(Data extracted from a collection)

==========

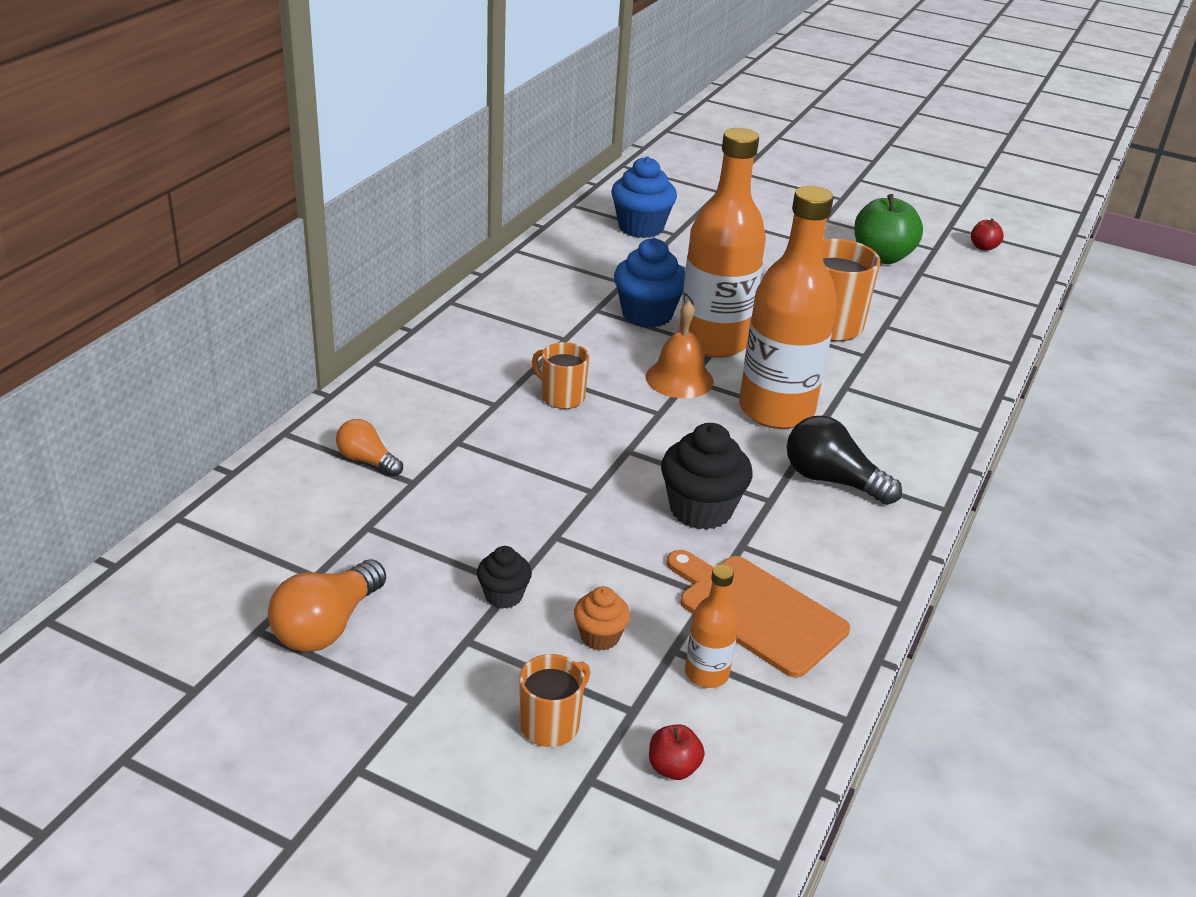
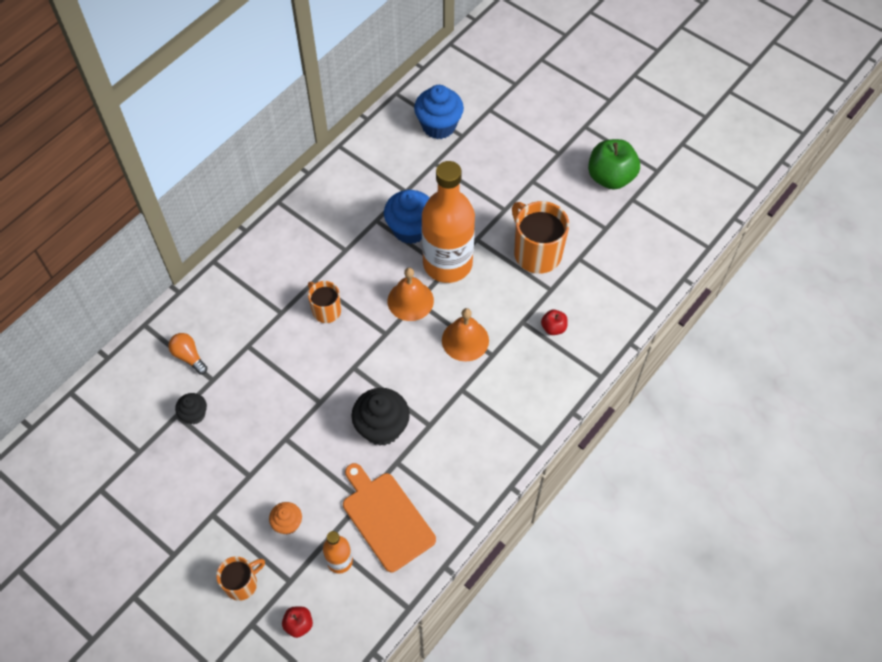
camera: 15 degrees right, 25 degrees up
orange light bulb [268,559,386,652] -> none
black cupcake [477,546,532,609] -> black cupcake moved to [175,393,207,424]
orange bottle [739,186,837,429] -> orange bell [442,308,489,362]
black light bulb [787,416,902,505] -> none
red apple [971,218,1004,251] -> red apple moved to [541,310,568,335]

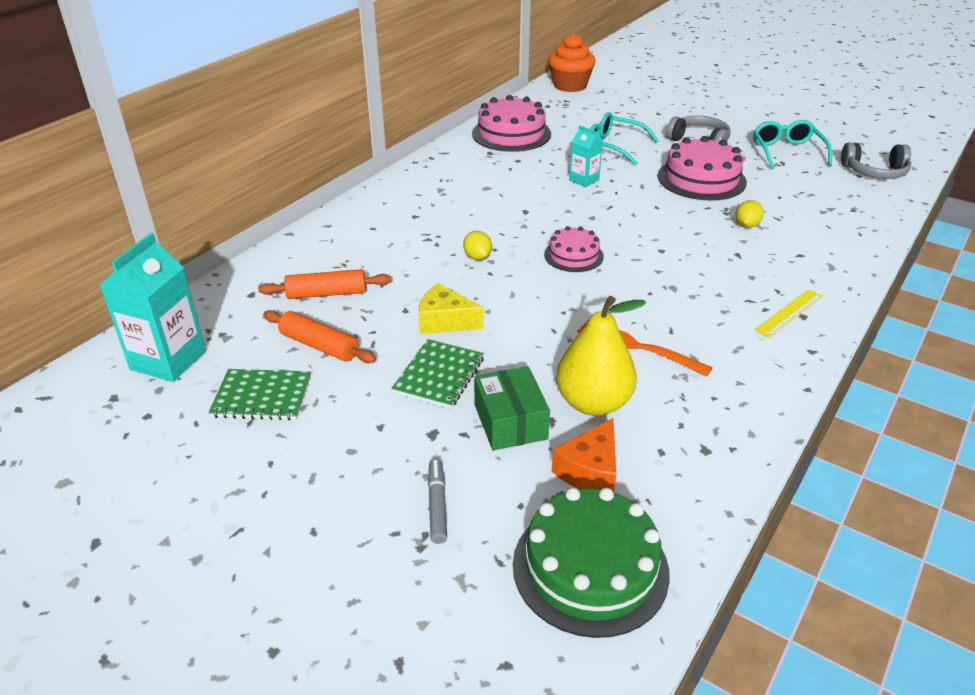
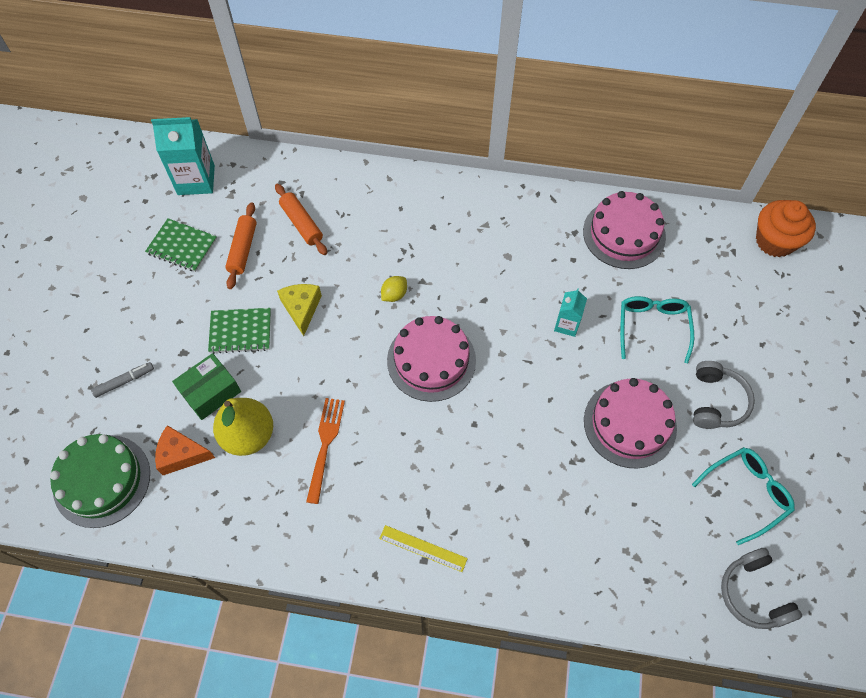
camera: 65 degrees right, 25 degrees up
green notebook [208,369,311,420] -> green notebook turned 45 degrees counterclockwise [145,218,217,272]
pink cake [544,226,604,272] -> pink cake [387,316,476,402], size x1.70
yellow lemon [735,200,764,228] -> none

==========

◆ What you should do: Only the lines from the line with "black cupcake [477,546,532,609]" to the end of the records should be repeated, exactly and without pictures.

◆ Task output:
black cupcake [477,546,532,609] -> black cupcake moved to [175,393,207,424]
orange bottle [739,186,837,429] -> orange bell [442,308,489,362]
black light bulb [787,416,902,505] -> none
red apple [971,218,1004,251] -> red apple moved to [541,310,568,335]

camera: 65 degrees right, 25 degrees up
green notebook [208,369,311,420] -> green notebook turned 45 degrees counterclockwise [145,218,217,272]
pink cake [544,226,604,272] -> pink cake [387,316,476,402], size x1.70
yellow lemon [735,200,764,228] -> none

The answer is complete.